(Items from a data source)
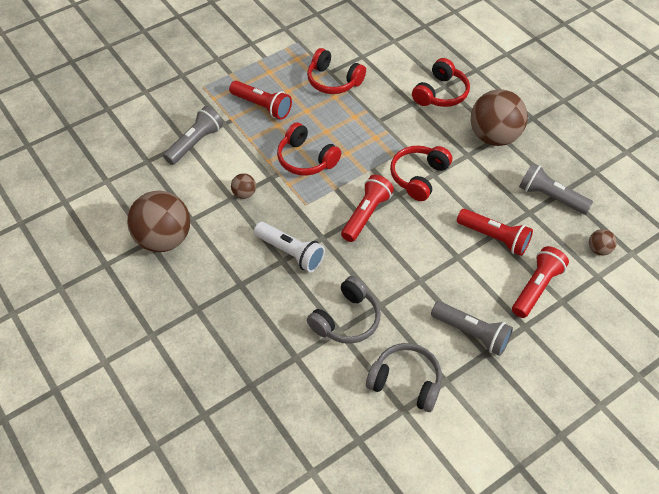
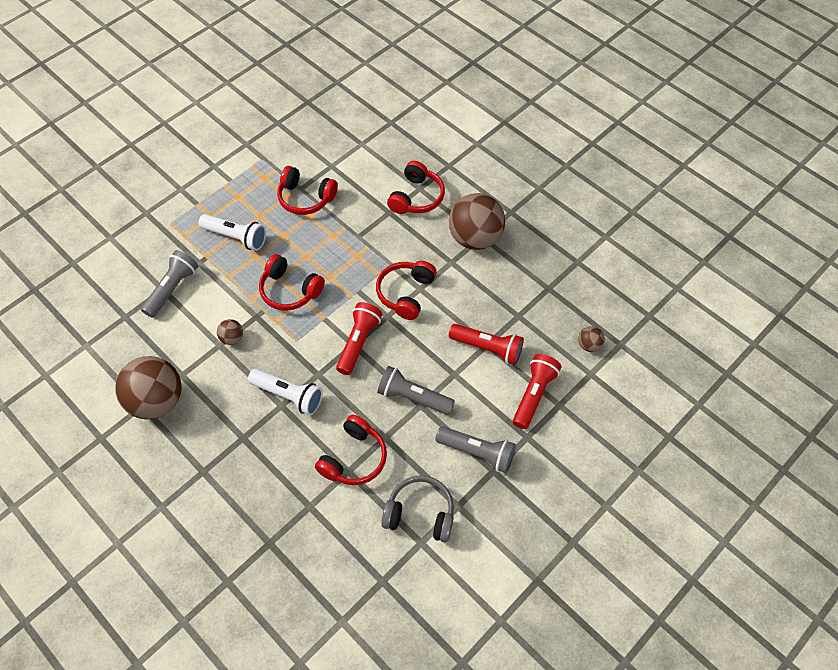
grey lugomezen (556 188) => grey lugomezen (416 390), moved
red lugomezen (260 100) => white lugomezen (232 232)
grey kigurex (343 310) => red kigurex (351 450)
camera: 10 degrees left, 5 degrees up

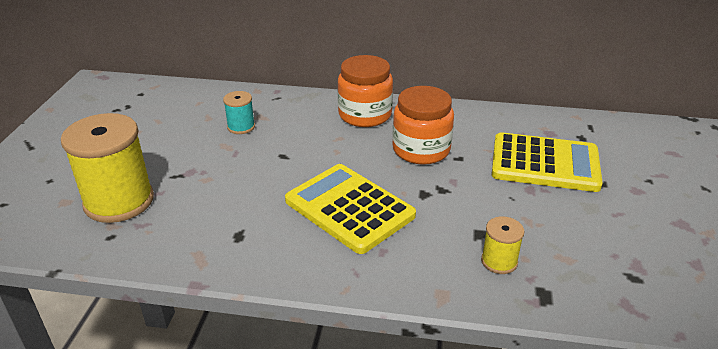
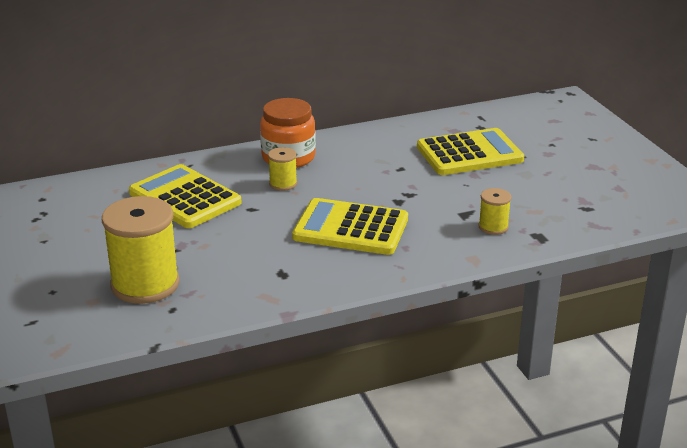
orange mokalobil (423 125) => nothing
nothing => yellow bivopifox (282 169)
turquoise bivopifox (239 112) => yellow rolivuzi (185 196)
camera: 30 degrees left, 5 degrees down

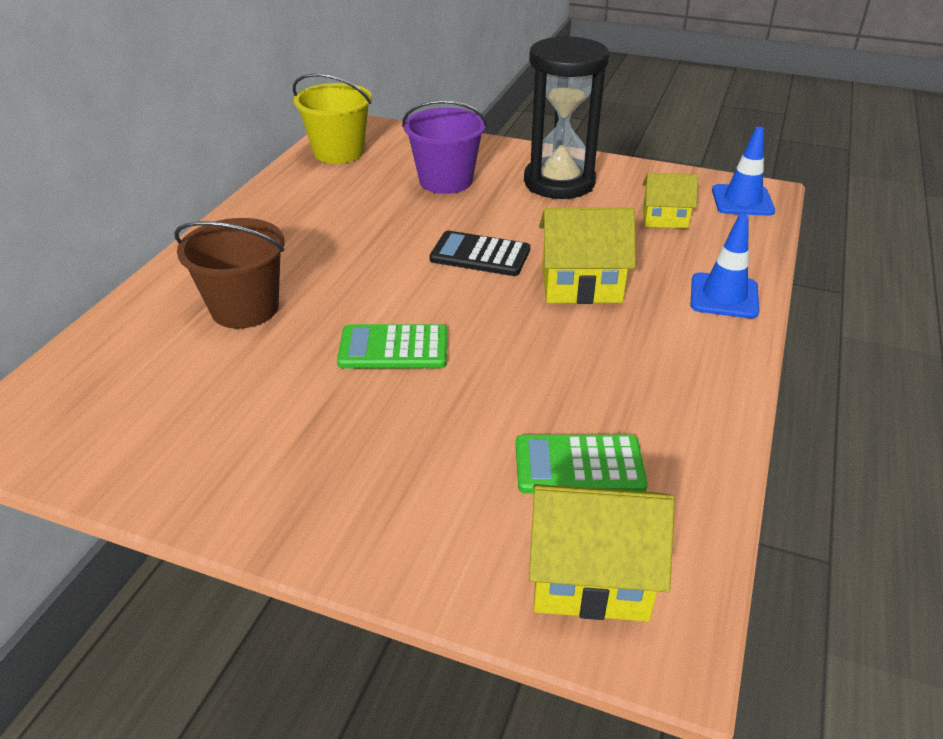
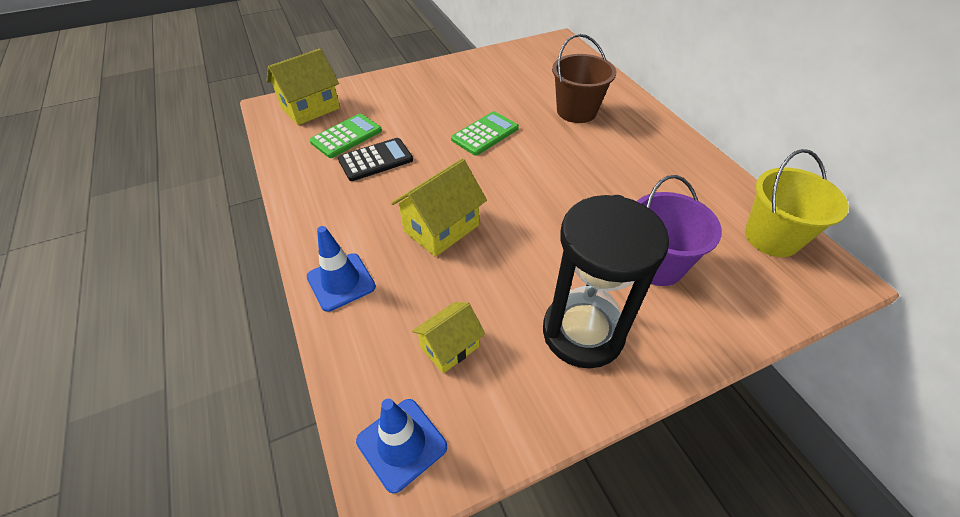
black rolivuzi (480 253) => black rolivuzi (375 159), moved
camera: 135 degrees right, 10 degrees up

*TASK INSTRUCTIONS:* Lines from the one with "orange mokalobil (423 125) => nothing" through the final line of the records are the whole answer; print them exactly, minus any pictures.

*SOLUTION TO THIS PROBLEM:*
orange mokalobil (423 125) => nothing
nothing => yellow bivopifox (282 169)
turquoise bivopifox (239 112) => yellow rolivuzi (185 196)
camera: 30 degrees left, 5 degrees down

black rolivuzi (480 253) => black rolivuzi (375 159), moved
camera: 135 degrees right, 10 degrees up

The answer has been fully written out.